_Shape state change listings:_

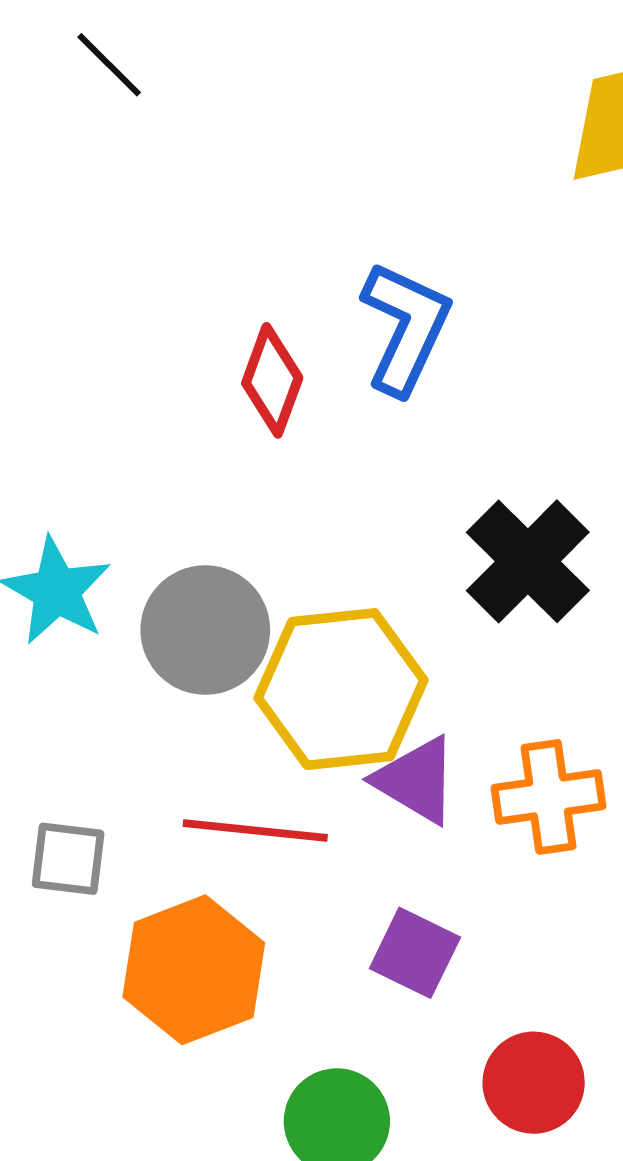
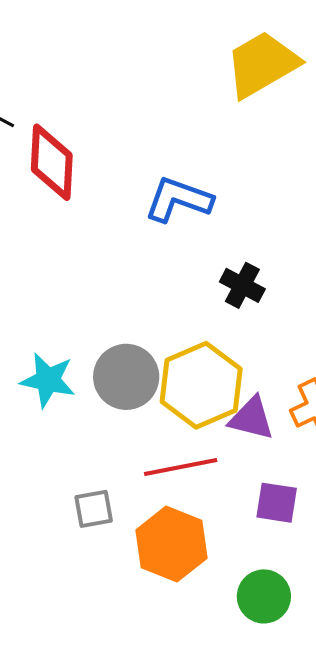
blue L-shape: (406, 328) -> (178, 200), turned -78
red diamond: (272, 380) -> (52, 162), moved, size x1.4
black cross: (528, 561) -> (242, 285), moved, size x0.7

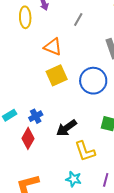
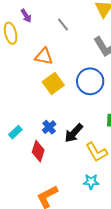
gray line: (78, 20) -> (63, 24), turned -56
blue cross: (36, 116) -> (49, 127), moved

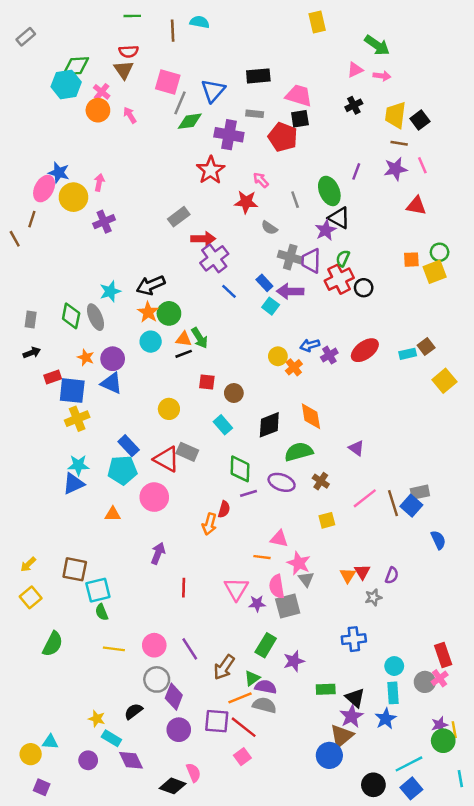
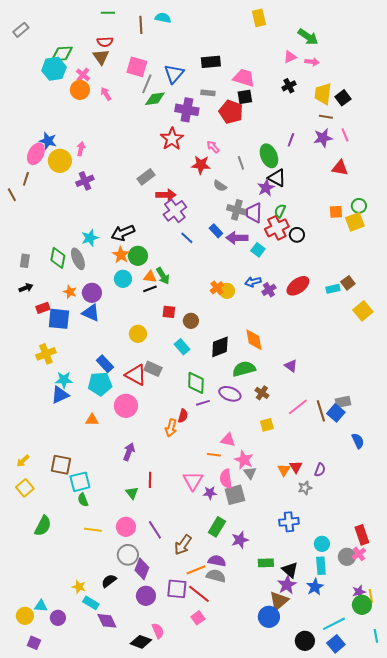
cyan square: (271, 306) -> (258, 250), moved
orange cross: (294, 367) -> (217, 288), moved
yellow cross: (77, 419) -> (46, 354), moved
green triangle: (252, 678) -> (132, 493), moved, turned -32
purple circle: (88, 760) -> (58, 618), moved

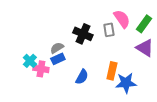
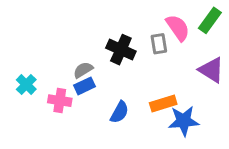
green rectangle: (144, 24) -> (210, 20), moved
cyan cross: (30, 61) -> (26, 85), moved
orange rectangle: (112, 71) -> (163, 103), turned 60

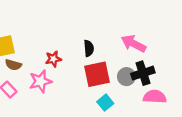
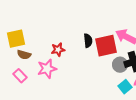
red square: (97, 74) -> (106, 46), moved
cyan square: (105, 103) -> (125, 87), moved

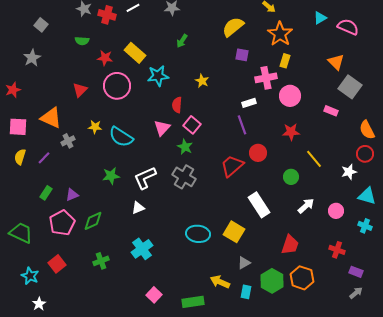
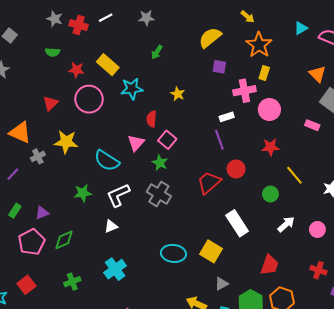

_Aim of the exercise:_
Repeat the lines exactly as they stand, from the opening line of the data through the line with "green rectangle: (144, 24)". Pictures stay out of the copy.

_Result of the task:_
blue L-shape: (406, 328) -> (178, 200), turned -78
red diamond: (272, 380) -> (52, 162), moved, size x1.4
black cross: (528, 561) -> (242, 285), moved, size x0.7

gray line: (78, 20) -> (63, 24), turned -56
blue cross: (36, 116) -> (49, 127), moved

cyan square: (271, 306) -> (258, 250), moved
orange cross: (294, 367) -> (217, 288), moved
yellow cross: (77, 419) -> (46, 354), moved
green triangle: (252, 678) -> (132, 493), moved, turned -32
purple circle: (88, 760) -> (58, 618), moved

green rectangle: (144, 24) -> (210, 20), moved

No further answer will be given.